:: Given data

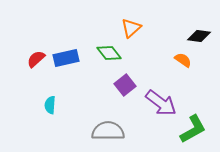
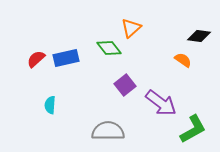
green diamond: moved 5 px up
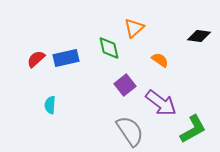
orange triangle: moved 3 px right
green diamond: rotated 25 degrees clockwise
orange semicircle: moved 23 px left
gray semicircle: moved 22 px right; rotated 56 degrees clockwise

::::
:: Given data

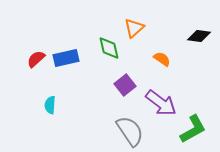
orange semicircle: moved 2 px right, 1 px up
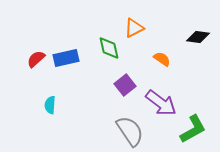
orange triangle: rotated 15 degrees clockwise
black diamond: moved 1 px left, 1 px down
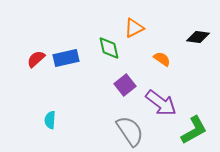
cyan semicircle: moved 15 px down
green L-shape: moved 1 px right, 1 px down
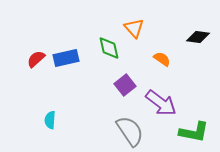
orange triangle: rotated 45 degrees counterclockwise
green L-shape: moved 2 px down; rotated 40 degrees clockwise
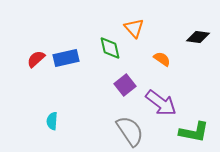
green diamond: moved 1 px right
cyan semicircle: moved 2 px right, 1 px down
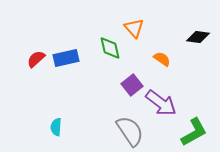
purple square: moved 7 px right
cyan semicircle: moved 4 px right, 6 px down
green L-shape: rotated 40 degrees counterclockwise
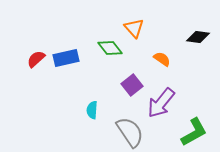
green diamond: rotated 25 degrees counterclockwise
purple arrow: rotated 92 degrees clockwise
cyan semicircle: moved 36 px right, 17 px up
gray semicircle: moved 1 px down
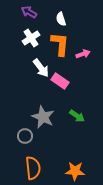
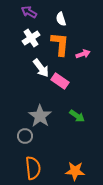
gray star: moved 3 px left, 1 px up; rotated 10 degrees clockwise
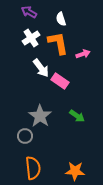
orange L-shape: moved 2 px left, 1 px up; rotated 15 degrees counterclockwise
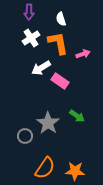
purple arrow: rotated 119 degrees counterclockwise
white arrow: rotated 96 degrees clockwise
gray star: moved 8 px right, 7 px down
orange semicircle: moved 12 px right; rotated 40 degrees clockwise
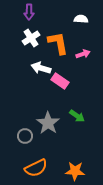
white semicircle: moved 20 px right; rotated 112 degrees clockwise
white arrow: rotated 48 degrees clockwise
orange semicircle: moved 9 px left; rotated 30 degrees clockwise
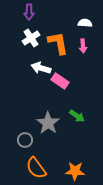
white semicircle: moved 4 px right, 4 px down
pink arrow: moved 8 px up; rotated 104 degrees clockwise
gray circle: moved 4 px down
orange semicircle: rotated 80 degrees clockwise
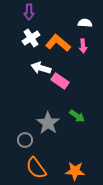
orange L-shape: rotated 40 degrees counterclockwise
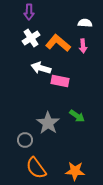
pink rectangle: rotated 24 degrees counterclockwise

::::

-- Description of the task --
Please repeat the listing above from the line with "purple square: moved 7 px right" up to and including the line with "orange semicircle: moved 12". Leave the pictures out of your answer.

-- Result of the task --
purple square: moved 7 px right
cyan semicircle: moved 4 px right, 6 px down
green L-shape: rotated 40 degrees counterclockwise
green diamond: rotated 25 degrees counterclockwise
purple arrow: rotated 92 degrees clockwise
cyan semicircle: moved 36 px right, 17 px up
gray semicircle: moved 1 px down
gray star: moved 3 px left, 1 px up; rotated 10 degrees clockwise
orange L-shape: moved 2 px left, 1 px up; rotated 15 degrees counterclockwise
purple arrow: rotated 119 degrees counterclockwise
white arrow: rotated 96 degrees clockwise
gray star: moved 8 px right, 7 px down
orange semicircle: moved 12 px right; rotated 40 degrees clockwise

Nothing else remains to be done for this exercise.